BEGIN

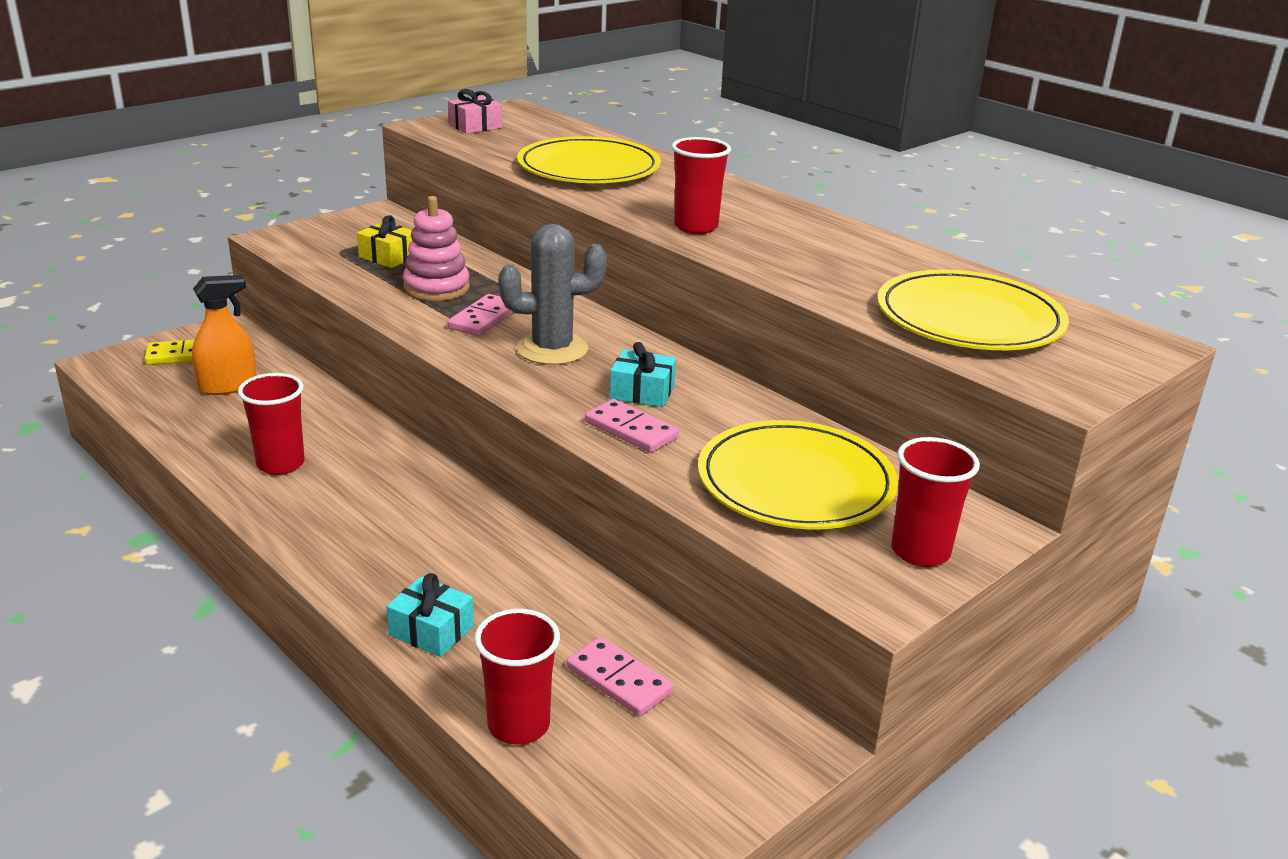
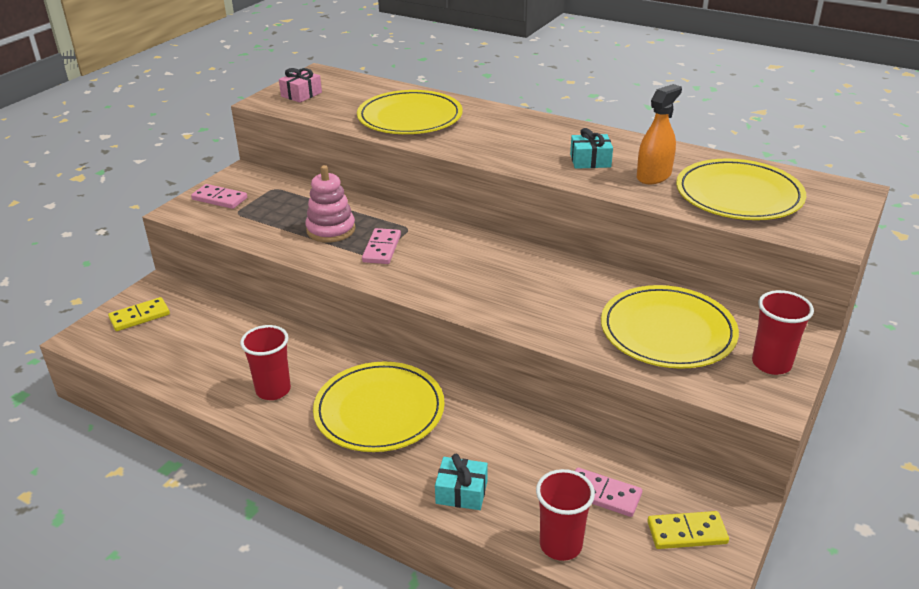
camera: 15 degrees left, 5 degrees up
orange spray bottle [192,275,257,395] -> orange spray bottle moved to [637,84,682,184]
yellow gift [357,215,412,268] -> none
grey cactus [499,224,607,365] -> none
pink domino [585,399,679,453] -> pink domino moved to [191,184,247,209]
turquoise gift [610,342,676,407] -> turquoise gift moved to [570,128,613,169]
red cup [672,137,731,234] -> none
none -> yellow plate [313,362,445,452]
none -> yellow domino [647,511,729,549]

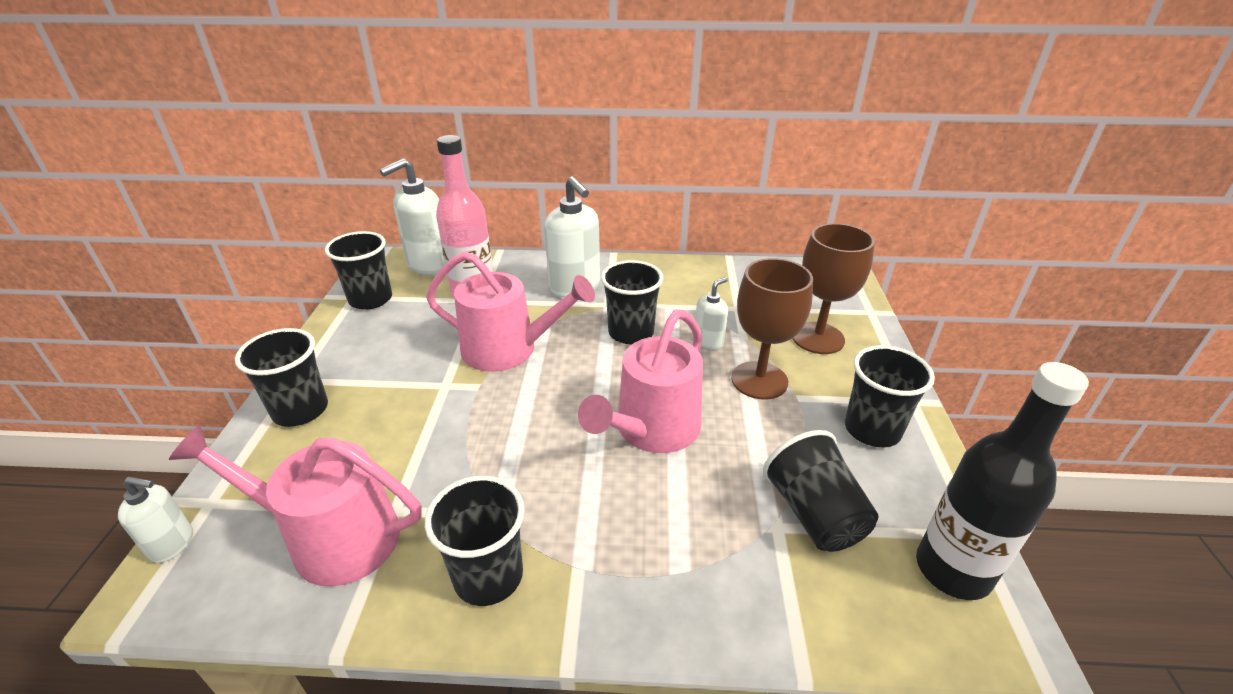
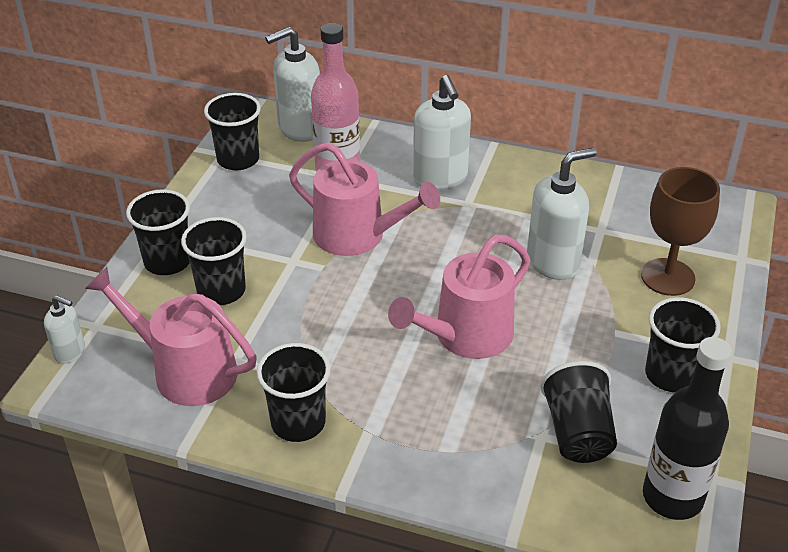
camera: 15 degrees right, 5 degrees up
black cup [601,260,663,344] -> black cup moved to [181,217,247,305]
white soap dispenser [695,277,728,351] -> white soap dispenser [527,147,597,280], size x1.85
brown goblet [731,258,813,399] -> none

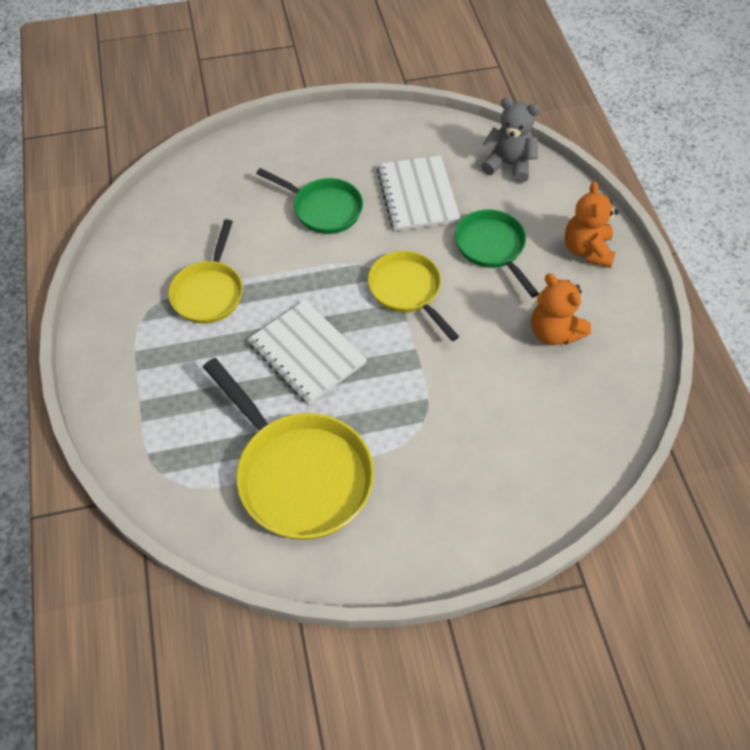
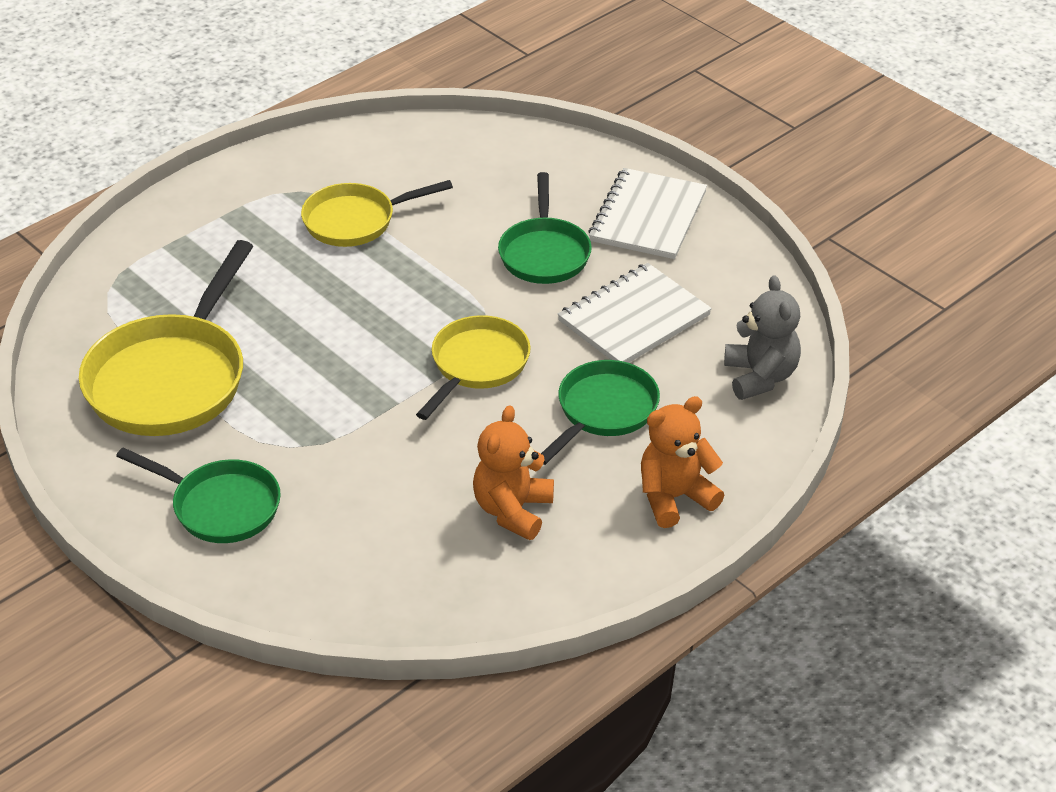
camera: 60 degrees right, 15 degrees down
white notebook [247,300,367,405] -> white notebook moved to [588,168,707,259]
none -> green pan [116,448,281,543]

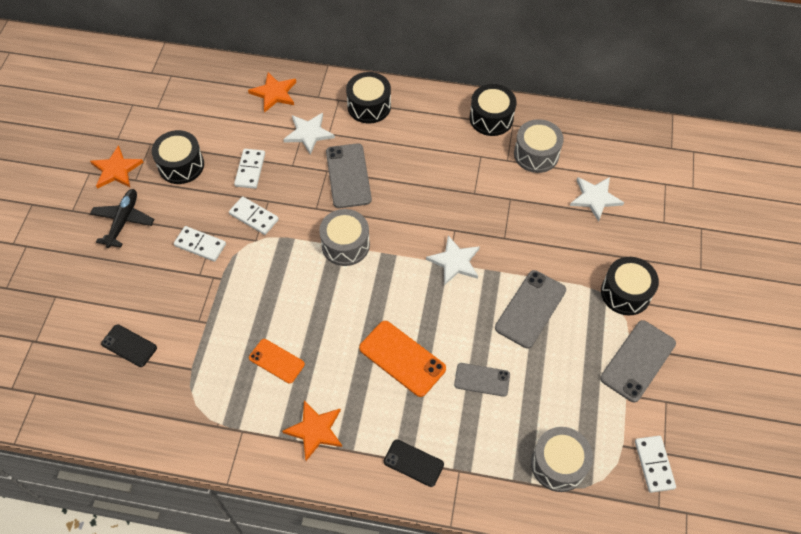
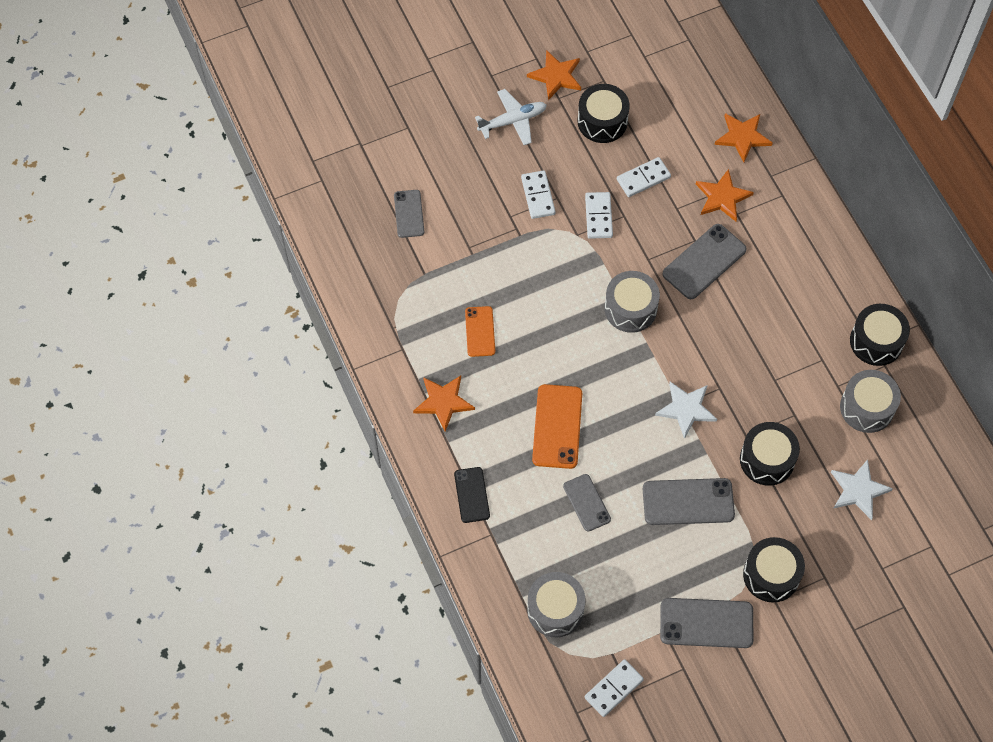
camera: 55 degrees right, 5 degrees up
black plane [90,189,154,248] -> white plane [475,89,547,145]
black phone [101,324,157,367] -> grey phone [394,190,424,238]
white star [283,113,335,155] -> orange star [696,169,754,222]
black drum [346,72,391,124] -> black drum moved to [740,422,800,486]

END

• _Task brief_
In the data above, find the line containing "yellow gift [357,215,412,268] -> none" and the line containing "black cup [601,260,663,344]". Copy exactly the stretch from the first through the second, both included, leaving out any picture.

• _Answer area_
yellow gift [357,215,412,268] -> none
grey cactus [499,224,607,365] -> none
pink domino [585,399,679,453] -> pink domino moved to [191,184,247,209]
turquoise gift [610,342,676,407] -> turquoise gift moved to [570,128,613,169]
red cup [672,137,731,234] -> none
none -> yellow plate [313,362,445,452]
none -> yellow domino [647,511,729,549]

camera: 15 degrees right, 5 degrees up
black cup [601,260,663,344] -> black cup moved to [181,217,247,305]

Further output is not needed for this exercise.